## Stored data

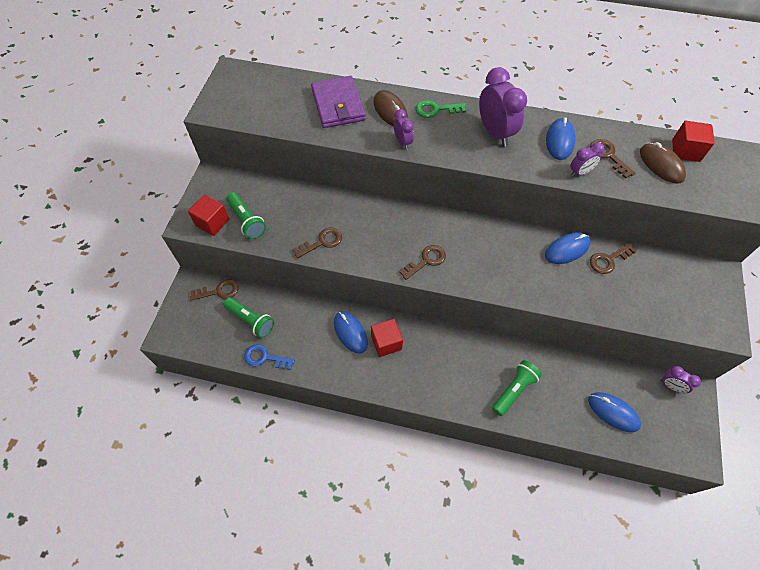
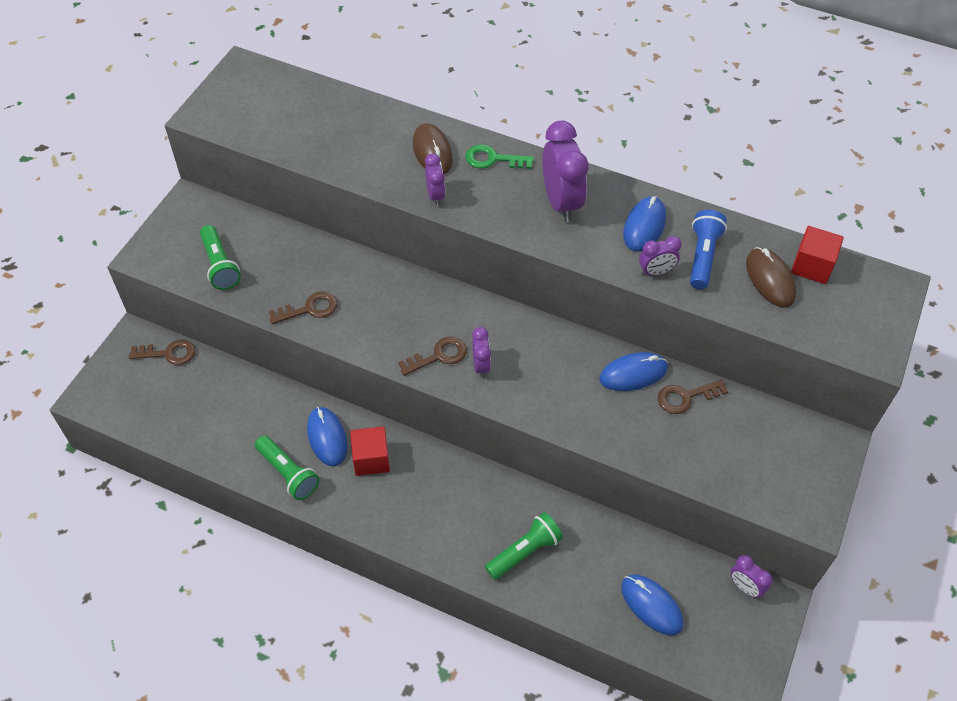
camera: 10 degrees right, 5 degrees down
(212, 222) = (175, 260): red cube -> none
(251, 320) = (200, 399): green flashlight -> green flashlight (288, 473)
(265, 357) = (206, 449): blue key -> none
(338, 105) = (367, 133): purple wallet -> none
(458, 263) = (481, 366): none -> purple clock
(608, 156) = (702, 256): brown key -> blue flashlight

## About this exercise
The answer must contain only the lines from the one with "(212, 222) = (175, 260): red cube -> none" to the end of the entries above, each written out exactly.

## Exercise result
(212, 222) = (175, 260): red cube -> none
(251, 320) = (200, 399): green flashlight -> green flashlight (288, 473)
(265, 357) = (206, 449): blue key -> none
(338, 105) = (367, 133): purple wallet -> none
(458, 263) = (481, 366): none -> purple clock
(608, 156) = (702, 256): brown key -> blue flashlight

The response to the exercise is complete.